▶ _Required work_: The expected output is every line of the data exactly as shown, minus the images.

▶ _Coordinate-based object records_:

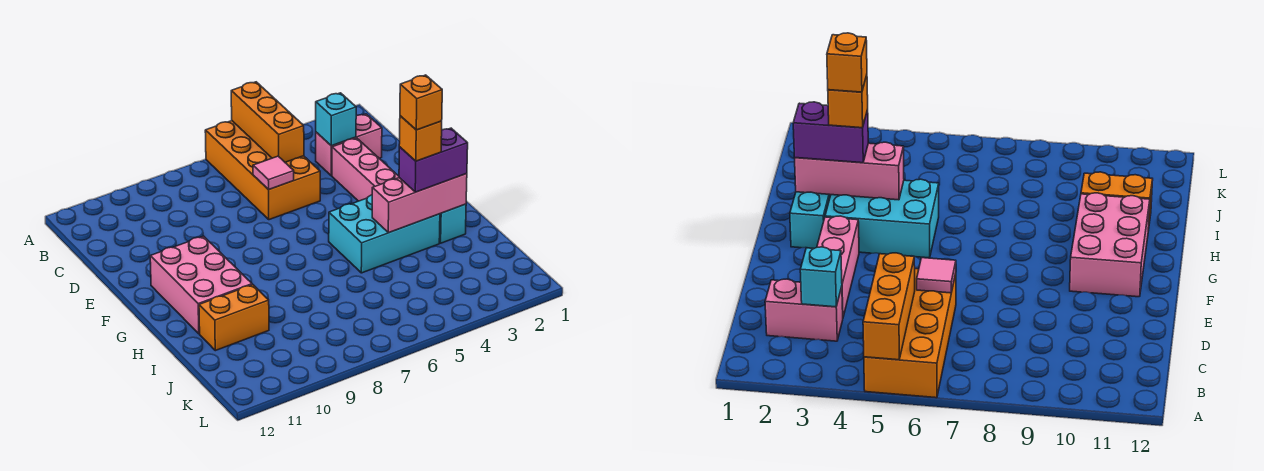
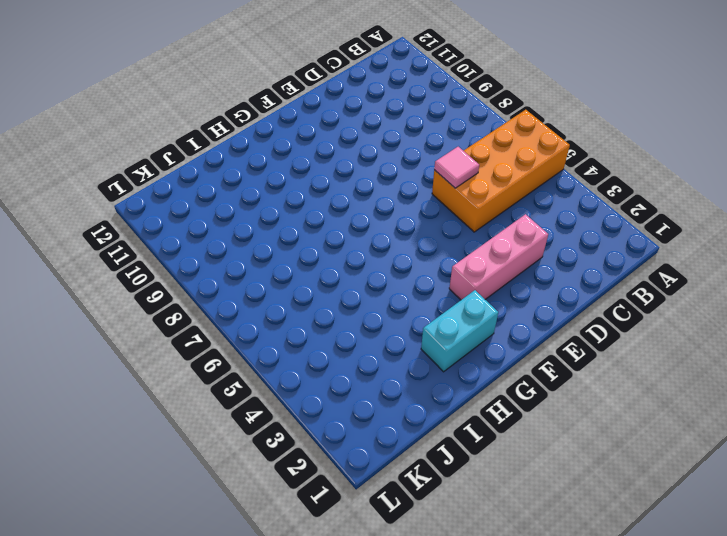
none -> pink brick C2:C3 level 1
none -> pink brick F10:H11 level 1
none -> cyan brick G3:H5 level 1

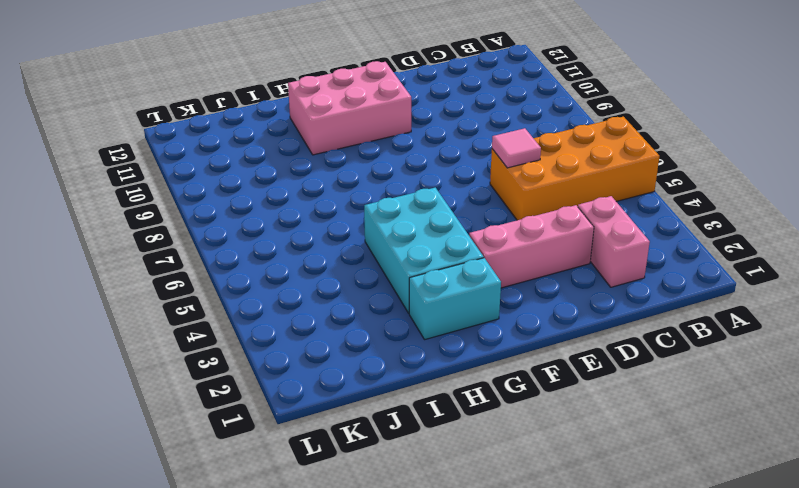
none -> orange brick I10:I11 level 1
none -> orange brick A5:C5 level 2
none -> cyan brick C3 level 2

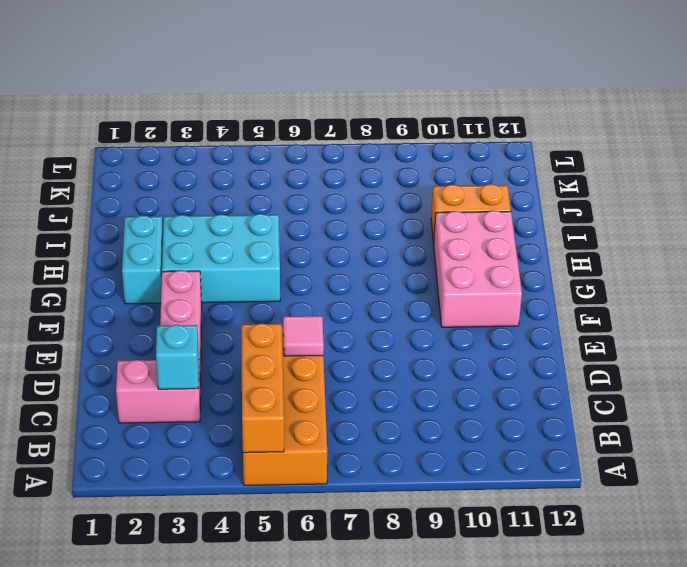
none -> pink brick H2:H4 level 2
none -> purple brick H2:H3 level 3
none -> orange brick H3 level 4

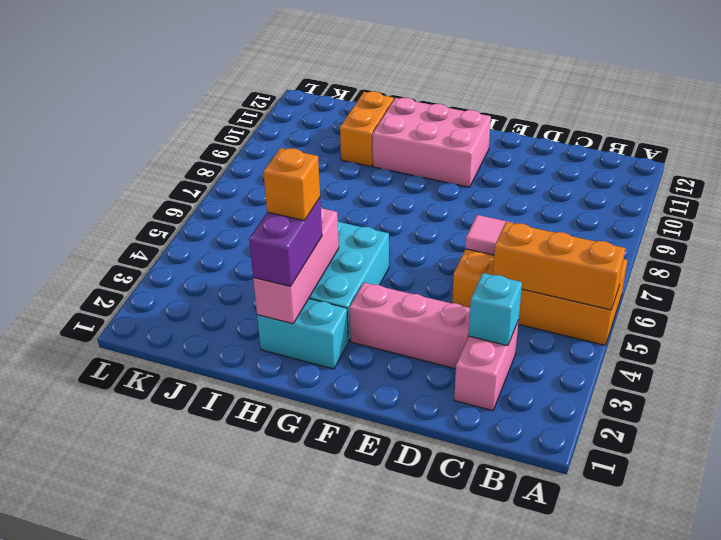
none -> orange brick H3 level 5

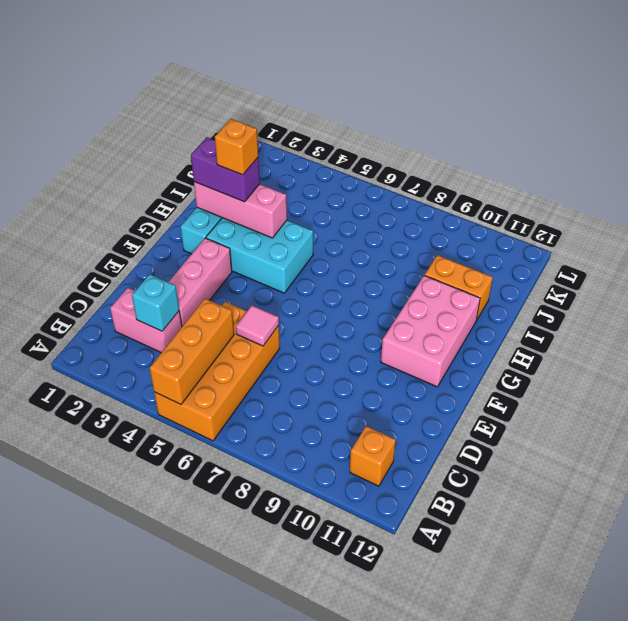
orange brick B11 level 1 -> orange brick H3 level 5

▶ _Finished exercise_:
none -> pink brick C2:C3 level 1
none -> pink brick F10:H11 level 1
none -> cyan brick G3:H5 level 1

none -> orange brick I10:I11 level 1
none -> orange brick A5:C5 level 2
none -> cyan brick C3 level 2

none -> pink brick H2:H4 level 2
none -> purple brick H2:H3 level 3
none -> orange brick H3 level 4

none -> orange brick H3 level 5

orange brick B11 level 1 -> orange brick H3 level 5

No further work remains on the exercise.